## BRIEF
In the data below, the answer is the run of lines from the line containing "U3 pin DIS: N012 -> N017" through the line containing "F101: none -> 500mA (NET5, NET6)", both included; print it exactly and nothing else.

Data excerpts
╔══

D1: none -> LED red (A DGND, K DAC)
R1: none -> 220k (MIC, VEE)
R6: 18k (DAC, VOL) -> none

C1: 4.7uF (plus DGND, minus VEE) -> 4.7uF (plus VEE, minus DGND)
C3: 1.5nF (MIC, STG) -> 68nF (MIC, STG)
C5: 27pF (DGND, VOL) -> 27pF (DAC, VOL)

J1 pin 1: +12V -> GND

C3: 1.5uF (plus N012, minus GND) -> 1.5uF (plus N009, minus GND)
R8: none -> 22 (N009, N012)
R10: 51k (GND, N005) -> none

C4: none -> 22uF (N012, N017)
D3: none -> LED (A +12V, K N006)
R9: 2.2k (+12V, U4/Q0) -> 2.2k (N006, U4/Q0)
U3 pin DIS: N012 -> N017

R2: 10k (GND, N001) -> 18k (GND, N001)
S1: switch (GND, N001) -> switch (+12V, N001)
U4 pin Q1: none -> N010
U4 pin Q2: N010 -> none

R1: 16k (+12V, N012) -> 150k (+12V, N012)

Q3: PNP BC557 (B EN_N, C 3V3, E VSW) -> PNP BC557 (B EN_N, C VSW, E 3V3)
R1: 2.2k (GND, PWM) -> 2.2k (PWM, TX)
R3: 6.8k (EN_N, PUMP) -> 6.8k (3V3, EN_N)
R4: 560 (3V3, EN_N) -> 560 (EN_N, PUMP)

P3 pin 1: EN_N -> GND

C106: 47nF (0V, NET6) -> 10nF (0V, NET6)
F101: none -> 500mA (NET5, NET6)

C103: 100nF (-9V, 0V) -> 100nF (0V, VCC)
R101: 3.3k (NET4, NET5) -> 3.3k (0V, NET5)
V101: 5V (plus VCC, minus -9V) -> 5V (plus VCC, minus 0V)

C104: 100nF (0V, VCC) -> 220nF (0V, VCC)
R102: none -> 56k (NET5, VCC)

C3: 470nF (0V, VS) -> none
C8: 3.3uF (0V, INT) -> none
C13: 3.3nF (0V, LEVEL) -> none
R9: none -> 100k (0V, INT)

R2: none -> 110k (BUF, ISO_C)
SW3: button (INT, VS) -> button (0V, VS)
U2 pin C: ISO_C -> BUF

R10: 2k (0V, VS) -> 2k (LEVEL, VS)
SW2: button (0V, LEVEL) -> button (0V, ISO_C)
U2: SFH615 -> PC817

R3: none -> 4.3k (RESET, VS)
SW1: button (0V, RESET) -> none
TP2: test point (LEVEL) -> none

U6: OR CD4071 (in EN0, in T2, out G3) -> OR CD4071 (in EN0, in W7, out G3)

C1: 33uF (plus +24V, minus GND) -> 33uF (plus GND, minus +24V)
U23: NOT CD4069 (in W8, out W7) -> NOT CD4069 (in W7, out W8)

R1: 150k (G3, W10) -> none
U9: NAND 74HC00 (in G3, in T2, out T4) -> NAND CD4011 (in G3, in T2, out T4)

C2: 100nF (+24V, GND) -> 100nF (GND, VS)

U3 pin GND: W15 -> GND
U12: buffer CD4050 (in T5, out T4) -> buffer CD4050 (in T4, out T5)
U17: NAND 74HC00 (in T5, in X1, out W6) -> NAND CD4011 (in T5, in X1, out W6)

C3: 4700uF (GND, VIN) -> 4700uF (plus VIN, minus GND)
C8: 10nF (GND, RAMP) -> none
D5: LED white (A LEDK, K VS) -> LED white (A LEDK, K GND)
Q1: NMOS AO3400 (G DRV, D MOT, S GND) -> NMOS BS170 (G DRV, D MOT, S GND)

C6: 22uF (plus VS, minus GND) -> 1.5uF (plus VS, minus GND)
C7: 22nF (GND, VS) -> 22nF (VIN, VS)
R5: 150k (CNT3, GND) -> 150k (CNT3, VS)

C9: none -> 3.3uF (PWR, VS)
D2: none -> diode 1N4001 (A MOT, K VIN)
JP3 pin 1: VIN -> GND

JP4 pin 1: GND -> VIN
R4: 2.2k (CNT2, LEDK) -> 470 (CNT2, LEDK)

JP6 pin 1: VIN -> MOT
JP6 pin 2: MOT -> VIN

╚══

## TASK ANSWER
U3 pin DIS: N012 -> N017

R2: 10k (GND, N001) -> 18k (GND, N001)
S1: switch (GND, N001) -> switch (+12V, N001)
U4 pin Q1: none -> N010
U4 pin Q2: N010 -> none

R1: 16k (+12V, N012) -> 150k (+12V, N012)

Q3: PNP BC557 (B EN_N, C 3V3, E VSW) -> PNP BC557 (B EN_N, C VSW, E 3V3)
R1: 2.2k (GND, PWM) -> 2.2k (PWM, TX)
R3: 6.8k (EN_N, PUMP) -> 6.8k (3V3, EN_N)
R4: 560 (3V3, EN_N) -> 560 (EN_N, PUMP)

P3 pin 1: EN_N -> GND

C106: 47nF (0V, NET6) -> 10nF (0V, NET6)
F101: none -> 500mA (NET5, NET6)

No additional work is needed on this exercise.